[Coordinate-based object records]
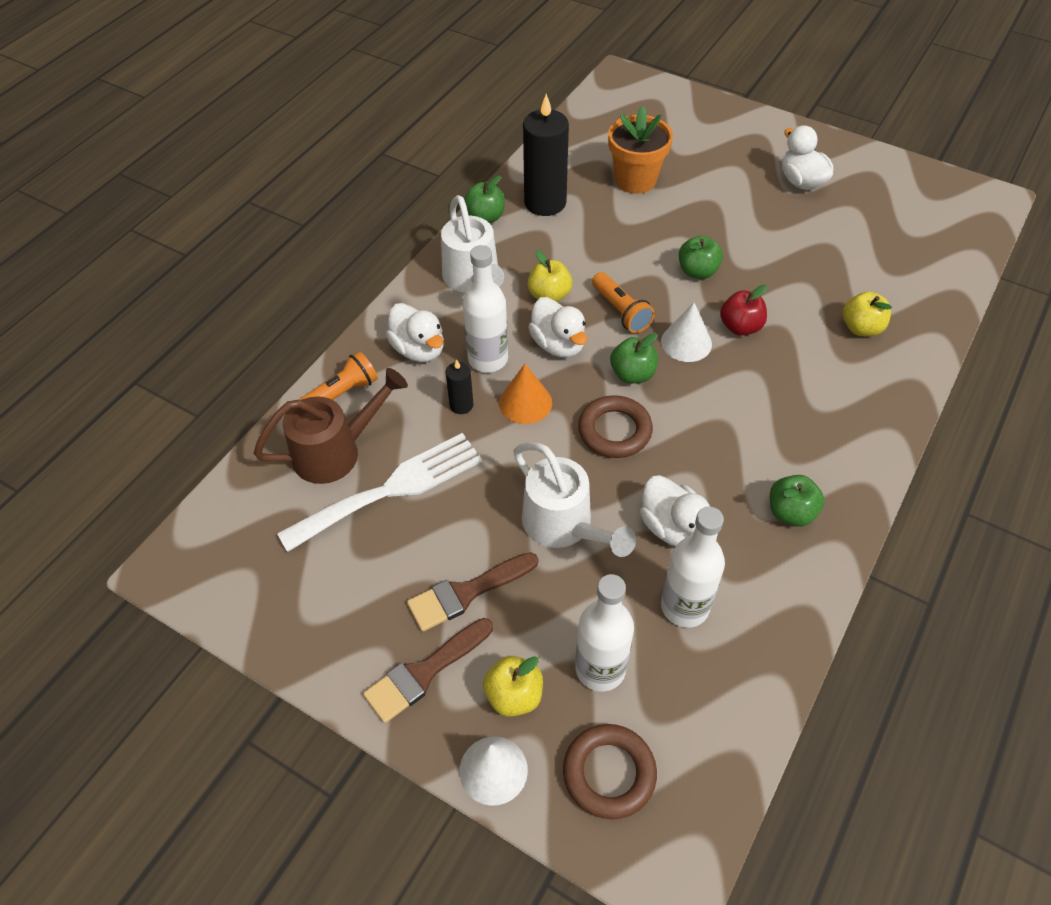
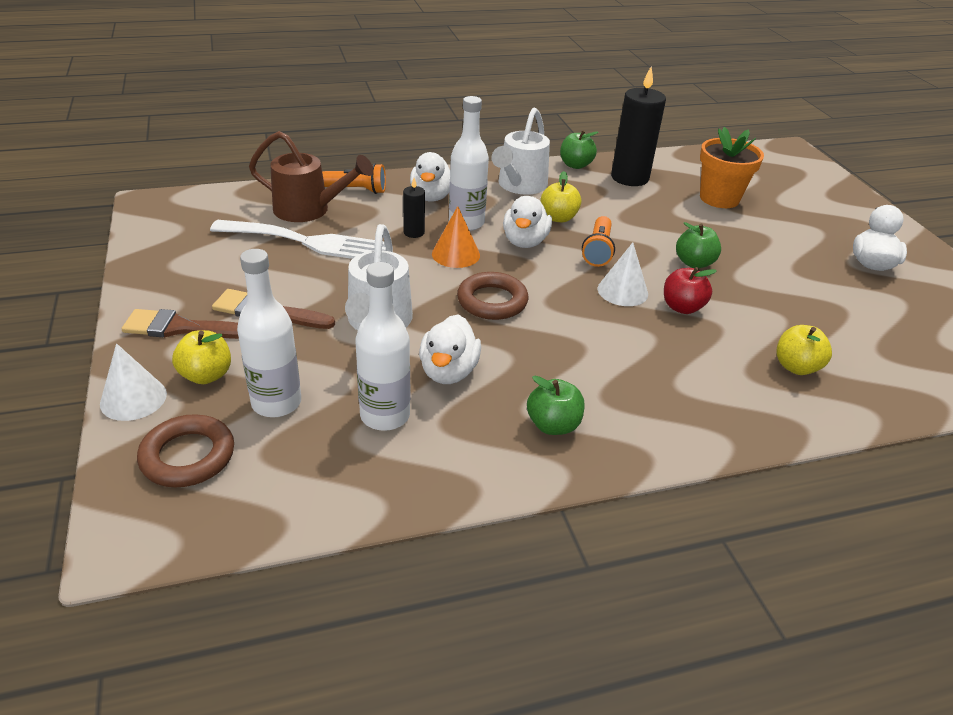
camera: 40 degrees right, 15 degrees down
(632, 374) = (553, 283): green apple -> none

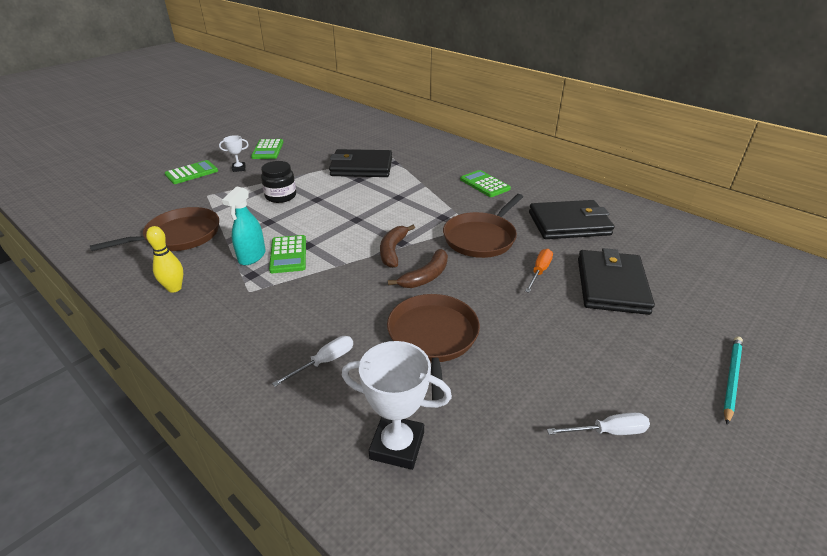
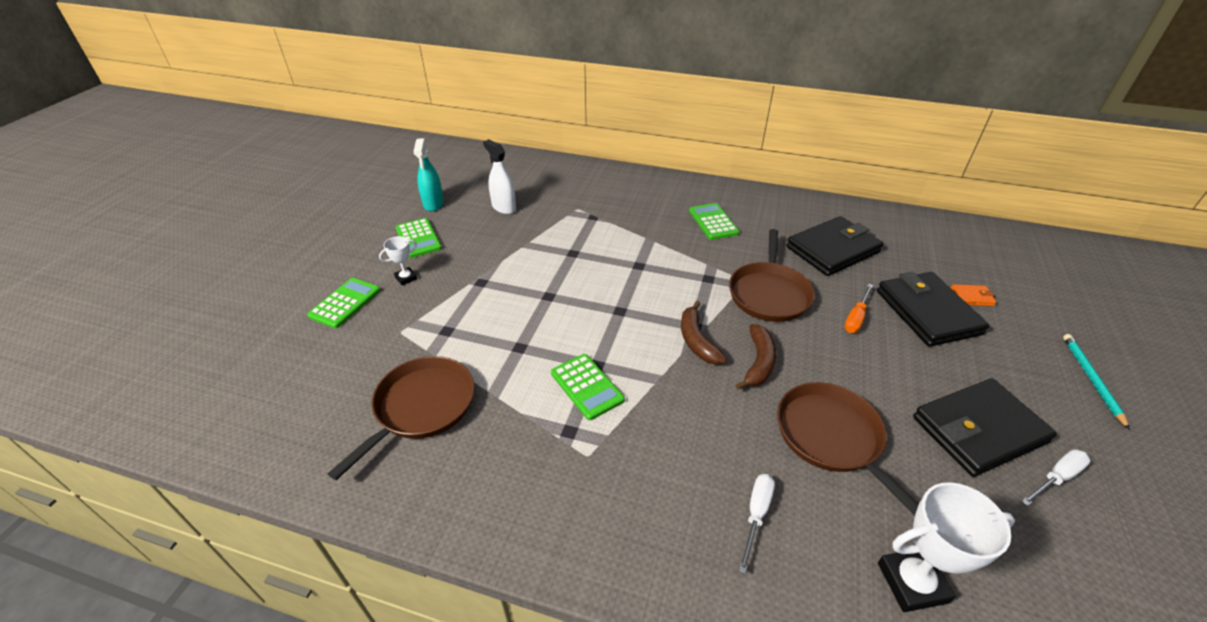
camera: 25 degrees left, 5 degrees up
(174, 288) = (490, 488): yellow bowling pin -> none
(252, 256) = (545, 405): turquoise spray bottle -> turquoise spray bottle (433, 203)
(281, 196) = (500, 304): black jar -> none
(339, 144) = (504, 207): none -> white spray bottle
(361, 167) = (560, 234): black wallet -> black wallet (979, 430)
(484, 184) = (713, 222): green calculator -> green calculator turned 45 degrees clockwise
(539, 271) = (856, 318): orange screwdriver -> orange screwdriver turned 150 degrees counterclockwise
(669, 287) = (971, 297): none -> orange wallet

→ **Work to complete**
Word for word, restate the lines of the data above that fall between the line holding "(252, 256) = (545, 405): turquoise" and the line holding "(539, 271) = (856, 318): orange", inclusive, and no other lines.

→ **Answer section**
(252, 256) = (545, 405): turquoise spray bottle -> turquoise spray bottle (433, 203)
(281, 196) = (500, 304): black jar -> none
(339, 144) = (504, 207): none -> white spray bottle
(361, 167) = (560, 234): black wallet -> black wallet (979, 430)
(484, 184) = (713, 222): green calculator -> green calculator turned 45 degrees clockwise
(539, 271) = (856, 318): orange screwdriver -> orange screwdriver turned 150 degrees counterclockwise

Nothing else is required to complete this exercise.